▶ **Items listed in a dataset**

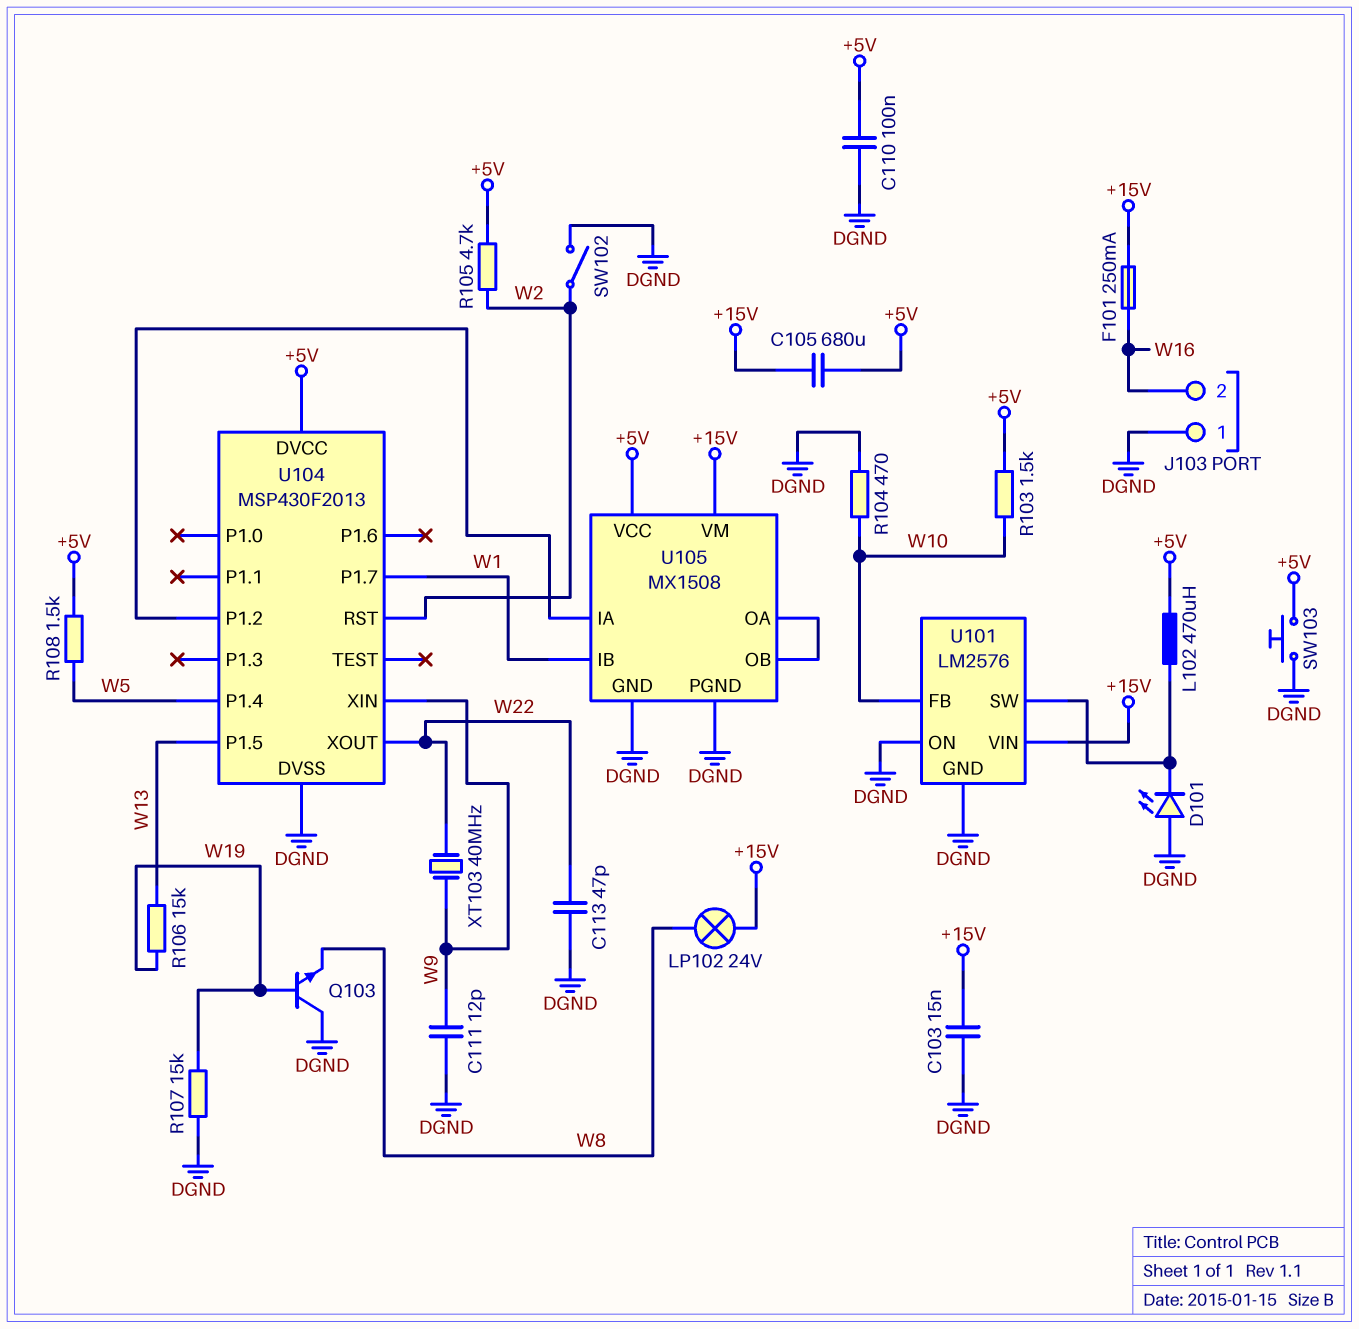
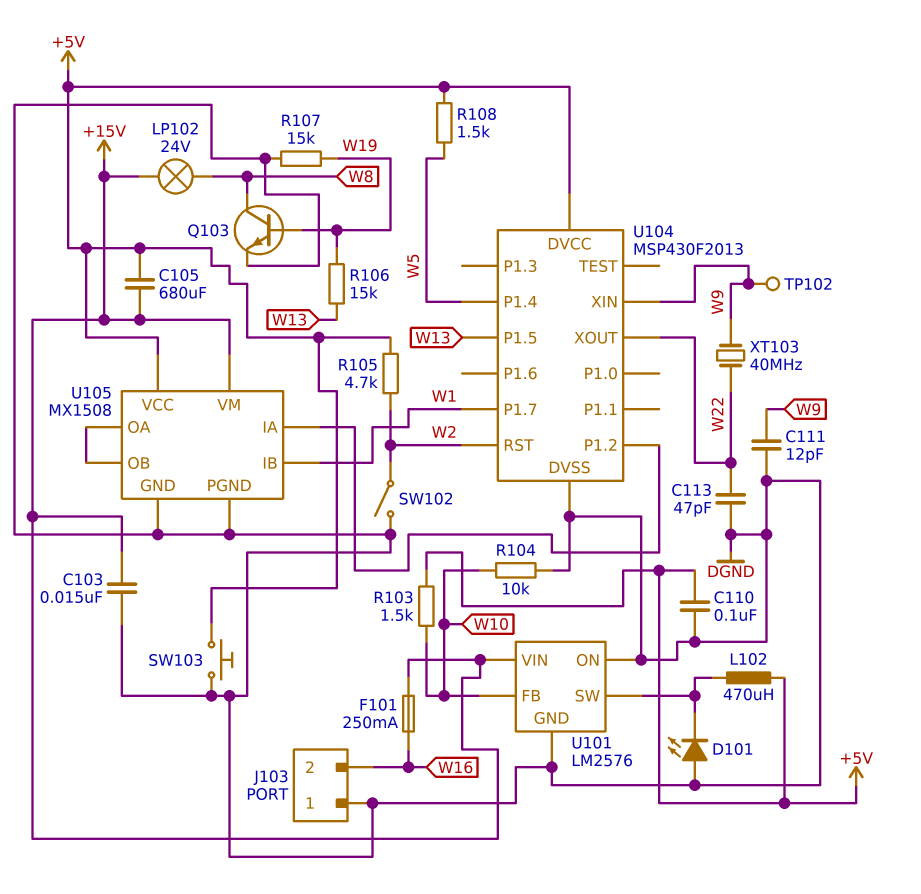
Q103: NPN (B W19, C DGND, E W8) -> NPN (B W19, C W8, E DGND)
R104: 470 (DGND, W10) -> 10k (DGND, W10)
TP102: none -> test point (W9)

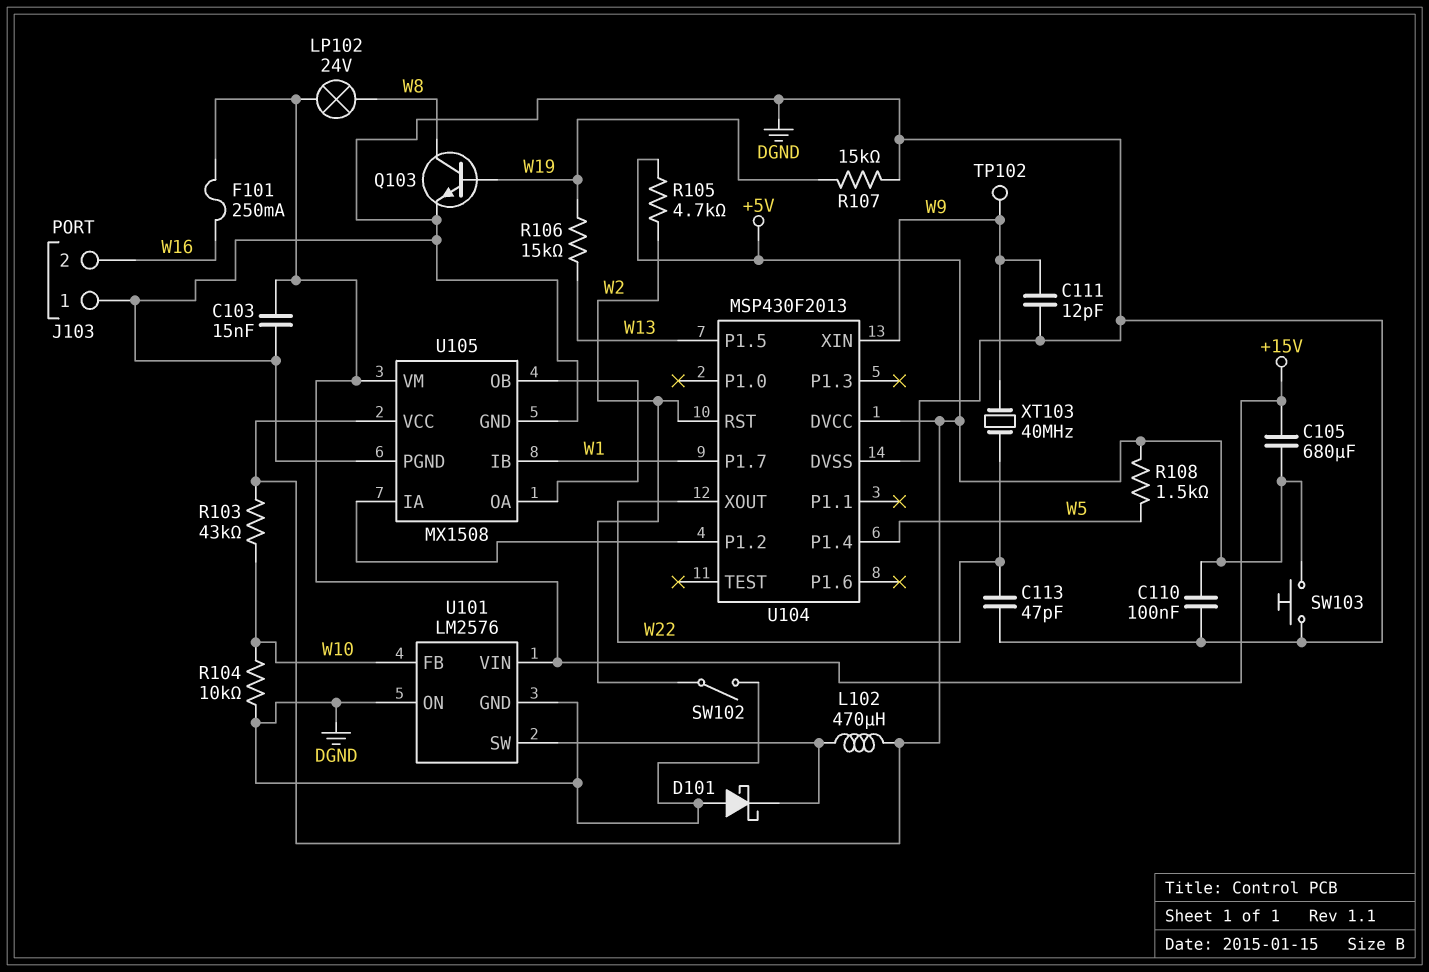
D101: LED (A DGND, K U101/SW) -> schottky (A DGND, K U101/SW)
R103: 1.5k (+5V, W10) -> 43k (+5V, W10)

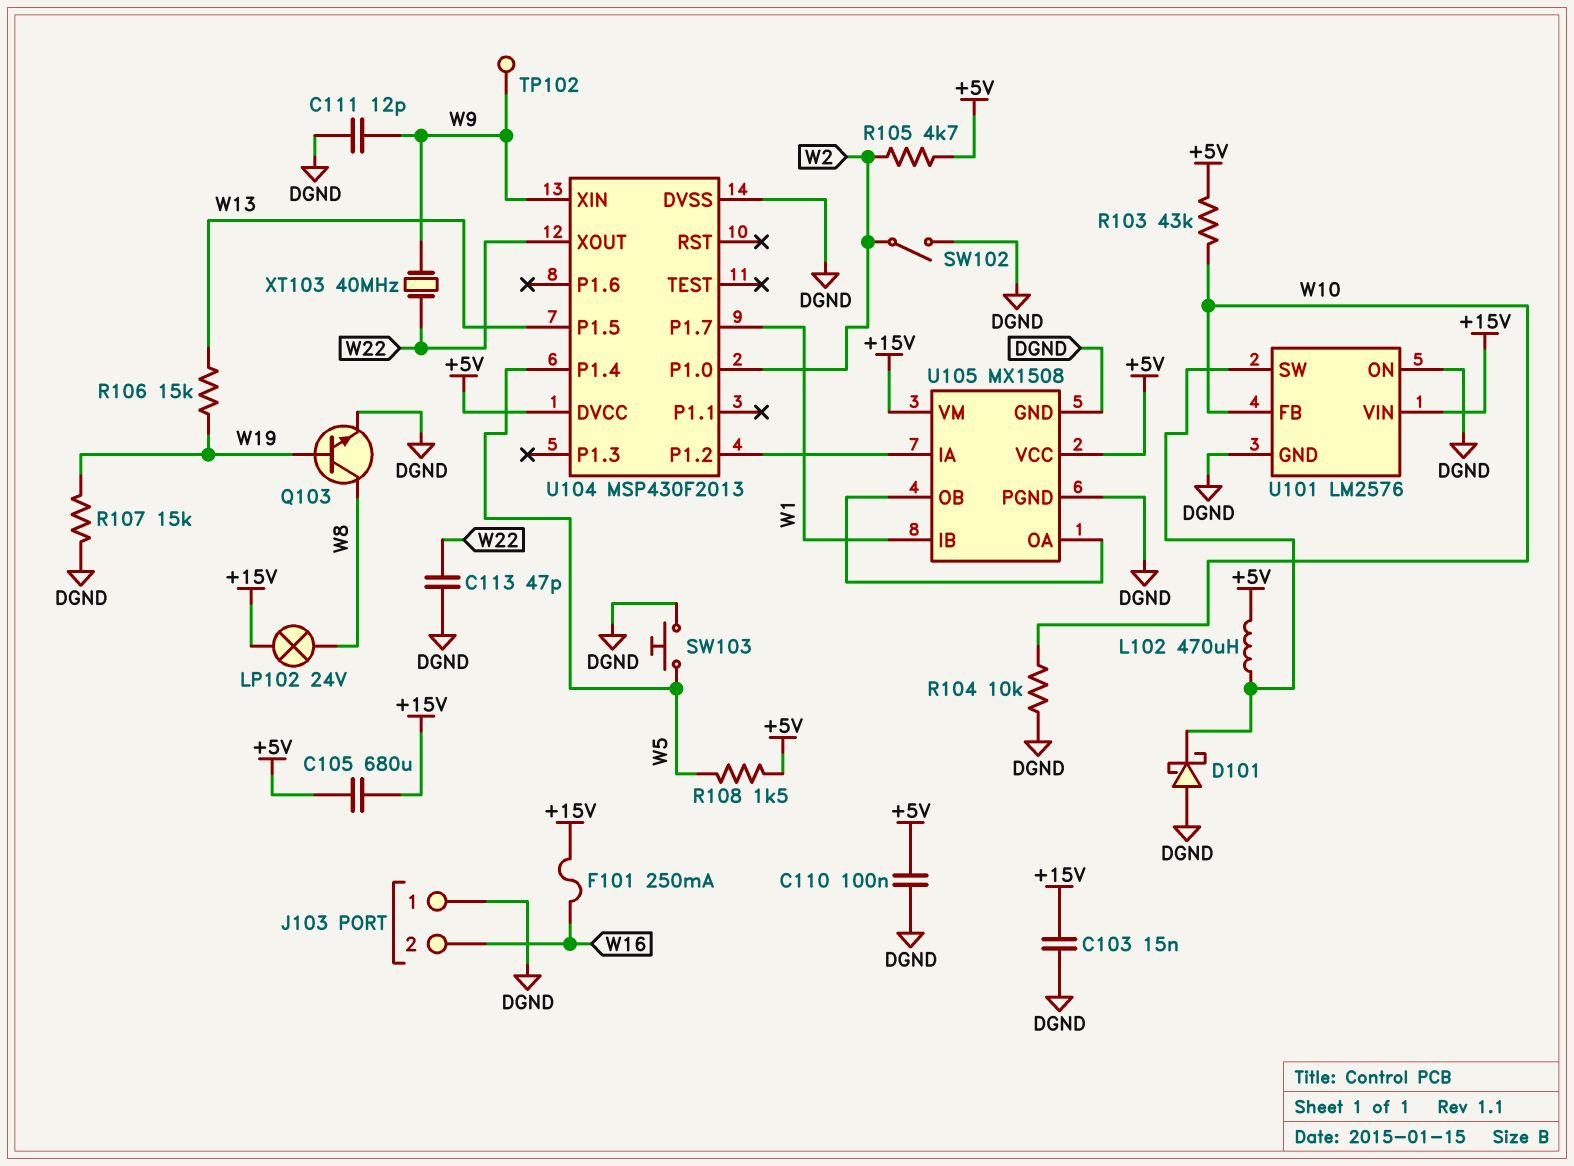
SW103: button (+5V, DGND) -> button (DGND, W5)
U104 pin P1.0: none -> W2
U104 pin RST: W2 -> none

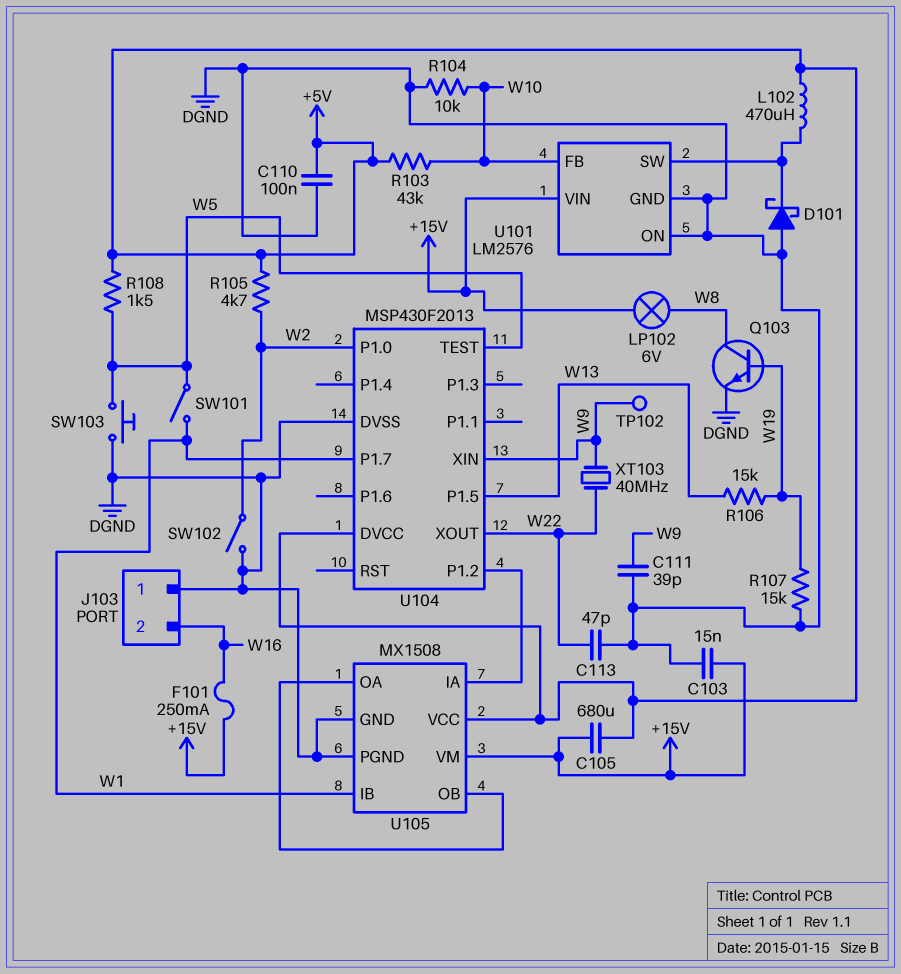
C111: 12pF (DGND, W9) -> 39pF (DGND, W9)
LP102: lamp 24V (+15V, W8) -> lamp 6V (+15V, W8)
SW101: none -> switch (W1, W5)
U104 pin P1.4: W5 -> none
U104 pin TEST: none -> W5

▶ **YOUR OBJECTIVE**
For the data shown above, give the number of lines where the word "none" appears, and nothing else.

▶ **ANSWER SPACE**
6